• DATA RECORDS:

::::::::

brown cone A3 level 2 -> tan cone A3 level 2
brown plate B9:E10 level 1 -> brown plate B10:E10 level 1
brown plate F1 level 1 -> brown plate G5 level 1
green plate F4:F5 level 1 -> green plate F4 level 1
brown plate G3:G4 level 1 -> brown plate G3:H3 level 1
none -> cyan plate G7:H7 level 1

::::::::

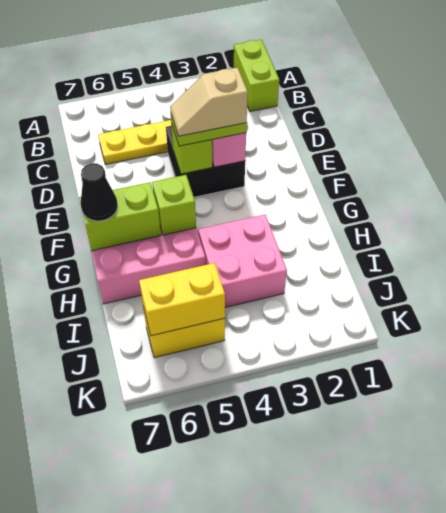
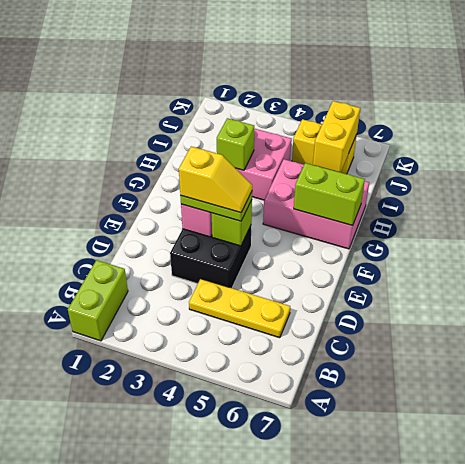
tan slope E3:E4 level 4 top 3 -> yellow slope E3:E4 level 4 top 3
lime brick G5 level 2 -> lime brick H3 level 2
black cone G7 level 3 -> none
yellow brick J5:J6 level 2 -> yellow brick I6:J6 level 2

::::::::

• WORK ITEM: All that is wanted is a faithful reproduction of the line above with "brown cone A3 level 2 -> tan cone A3 level 2", the line with "none -> cyan plate G7:H7 level 1", and every line in between.

• RESULT OF THIS TASK:
brown cone A3 level 2 -> tan cone A3 level 2
brown plate B9:E10 level 1 -> brown plate B10:E10 level 1
brown plate F1 level 1 -> brown plate G5 level 1
green plate F4:F5 level 1 -> green plate F4 level 1
brown plate G3:G4 level 1 -> brown plate G3:H3 level 1
none -> cyan plate G7:H7 level 1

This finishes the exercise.